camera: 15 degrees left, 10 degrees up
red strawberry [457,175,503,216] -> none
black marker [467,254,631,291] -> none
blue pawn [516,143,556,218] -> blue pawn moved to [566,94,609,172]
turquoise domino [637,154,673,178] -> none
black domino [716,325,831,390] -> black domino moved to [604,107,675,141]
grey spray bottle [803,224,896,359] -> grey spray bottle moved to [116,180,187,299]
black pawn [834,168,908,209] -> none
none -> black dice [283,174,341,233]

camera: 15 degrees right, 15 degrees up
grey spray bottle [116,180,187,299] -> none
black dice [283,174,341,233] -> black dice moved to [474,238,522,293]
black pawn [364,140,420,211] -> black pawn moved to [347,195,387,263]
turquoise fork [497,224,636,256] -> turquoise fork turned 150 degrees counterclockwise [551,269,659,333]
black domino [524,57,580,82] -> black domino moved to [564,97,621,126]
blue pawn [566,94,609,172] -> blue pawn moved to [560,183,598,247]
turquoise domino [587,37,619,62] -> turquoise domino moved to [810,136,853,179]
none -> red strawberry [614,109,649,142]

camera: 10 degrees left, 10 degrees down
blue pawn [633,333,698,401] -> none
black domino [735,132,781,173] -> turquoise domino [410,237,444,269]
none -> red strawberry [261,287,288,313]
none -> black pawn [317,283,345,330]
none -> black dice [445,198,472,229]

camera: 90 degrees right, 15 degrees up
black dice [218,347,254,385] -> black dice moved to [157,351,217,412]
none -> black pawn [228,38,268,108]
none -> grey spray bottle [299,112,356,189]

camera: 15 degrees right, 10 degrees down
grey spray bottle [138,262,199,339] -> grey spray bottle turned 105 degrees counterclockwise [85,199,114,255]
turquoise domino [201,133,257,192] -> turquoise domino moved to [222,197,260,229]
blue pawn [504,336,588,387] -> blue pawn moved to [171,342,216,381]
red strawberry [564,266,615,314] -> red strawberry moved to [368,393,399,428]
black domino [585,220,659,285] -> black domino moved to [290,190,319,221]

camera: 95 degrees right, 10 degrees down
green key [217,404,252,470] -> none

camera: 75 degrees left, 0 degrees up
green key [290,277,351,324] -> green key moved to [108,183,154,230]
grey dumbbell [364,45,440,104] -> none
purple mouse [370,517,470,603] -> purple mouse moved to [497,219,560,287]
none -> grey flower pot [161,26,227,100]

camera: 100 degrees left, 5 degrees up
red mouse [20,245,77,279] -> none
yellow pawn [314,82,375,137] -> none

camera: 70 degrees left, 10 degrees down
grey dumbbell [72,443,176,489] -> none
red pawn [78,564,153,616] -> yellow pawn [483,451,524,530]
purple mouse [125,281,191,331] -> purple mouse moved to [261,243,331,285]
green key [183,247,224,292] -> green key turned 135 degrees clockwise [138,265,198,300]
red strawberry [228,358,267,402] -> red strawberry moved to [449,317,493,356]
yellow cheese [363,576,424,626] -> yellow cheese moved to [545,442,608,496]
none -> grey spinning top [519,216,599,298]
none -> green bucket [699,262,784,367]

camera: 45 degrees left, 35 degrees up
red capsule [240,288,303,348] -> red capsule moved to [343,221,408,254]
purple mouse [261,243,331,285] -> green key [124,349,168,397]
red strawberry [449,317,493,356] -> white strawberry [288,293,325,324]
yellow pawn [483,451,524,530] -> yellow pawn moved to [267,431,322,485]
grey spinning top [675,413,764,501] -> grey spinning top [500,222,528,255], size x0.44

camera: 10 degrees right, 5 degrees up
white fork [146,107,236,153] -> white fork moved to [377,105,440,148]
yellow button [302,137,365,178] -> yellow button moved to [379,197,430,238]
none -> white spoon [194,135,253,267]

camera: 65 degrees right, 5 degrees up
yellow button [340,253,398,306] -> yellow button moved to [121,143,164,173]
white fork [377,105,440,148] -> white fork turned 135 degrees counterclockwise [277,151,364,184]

━━━━━━

GOAL OF THE EXERCISE: In the listing above, locate the line containing "none -> red strawberry [614,109,649,142]" and the line containing "camera: 90 degrees right, 15 degrees up". Extract those two lines and every line between them, exactly as written, and only those.

OUTPUT OF THE EXERCISE:
none -> red strawberry [614,109,649,142]

camera: 10 degrees left, 10 degrees down
blue pawn [633,333,698,401] -> none
black domino [735,132,781,173] -> turquoise domino [410,237,444,269]
none -> red strawberry [261,287,288,313]
none -> black pawn [317,283,345,330]
none -> black dice [445,198,472,229]

camera: 90 degrees right, 15 degrees up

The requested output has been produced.